**DATA IN THIS EXERCISE:**
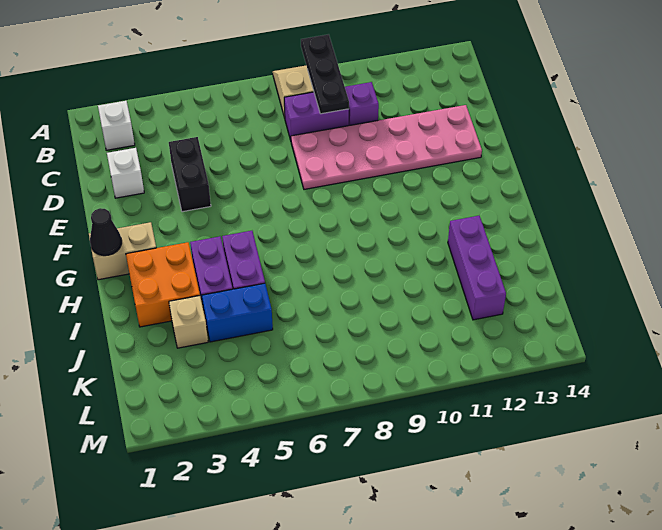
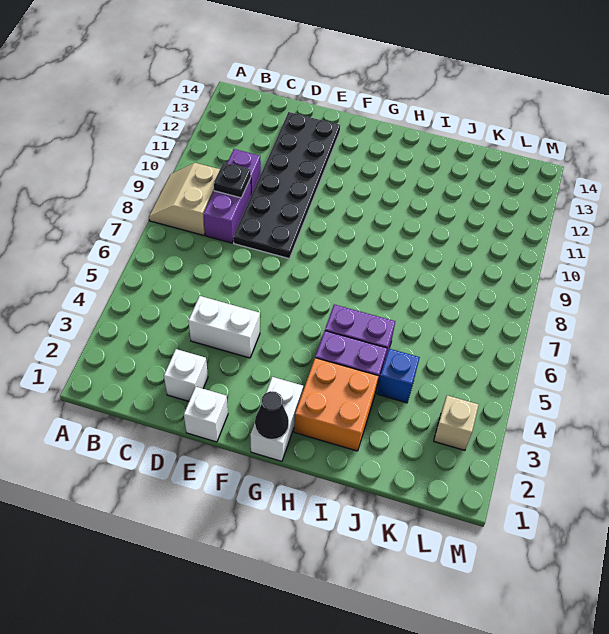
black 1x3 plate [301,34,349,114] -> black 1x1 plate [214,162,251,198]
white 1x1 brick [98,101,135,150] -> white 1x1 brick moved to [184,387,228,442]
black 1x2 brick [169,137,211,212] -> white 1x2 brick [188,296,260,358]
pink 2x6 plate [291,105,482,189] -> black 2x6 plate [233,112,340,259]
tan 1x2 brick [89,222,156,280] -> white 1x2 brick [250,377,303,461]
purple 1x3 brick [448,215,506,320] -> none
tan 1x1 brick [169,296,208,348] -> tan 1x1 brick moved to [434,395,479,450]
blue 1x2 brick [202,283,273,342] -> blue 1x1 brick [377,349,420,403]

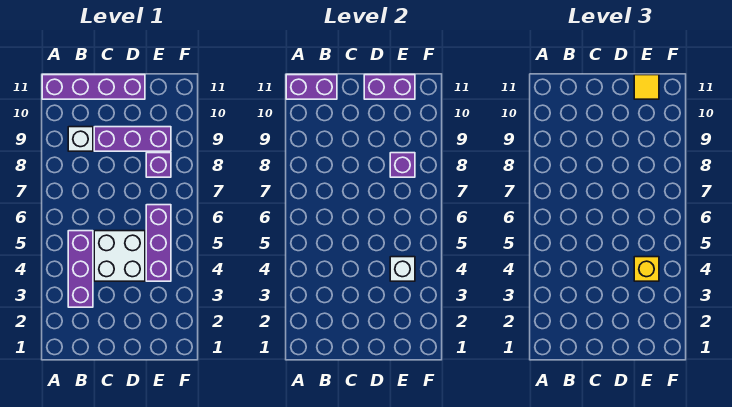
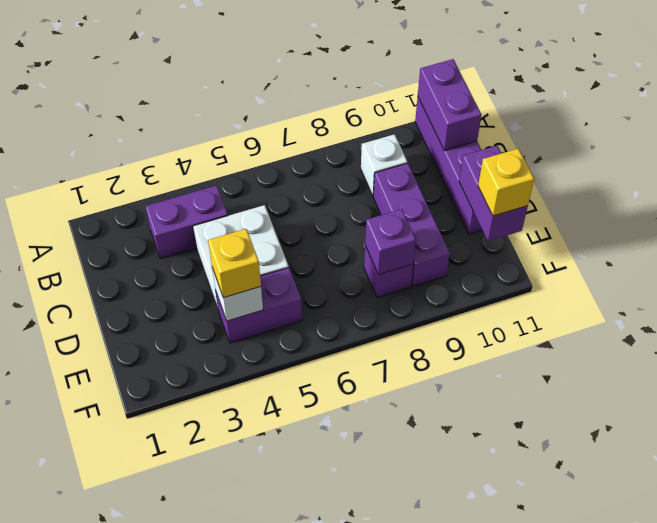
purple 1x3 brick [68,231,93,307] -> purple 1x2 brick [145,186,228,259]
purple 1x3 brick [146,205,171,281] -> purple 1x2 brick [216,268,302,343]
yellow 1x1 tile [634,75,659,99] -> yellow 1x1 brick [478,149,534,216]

**YOUR OBJECTIVE:** Lines with "moved" in the records above: copy every one of them.

**WRITTEN SOLUTION:**
white 1x1 brick [98,101,135,150] -> white 1x1 brick moved to [184,387,228,442]
tan 1x1 brick [169,296,208,348] -> tan 1x1 brick moved to [434,395,479,450]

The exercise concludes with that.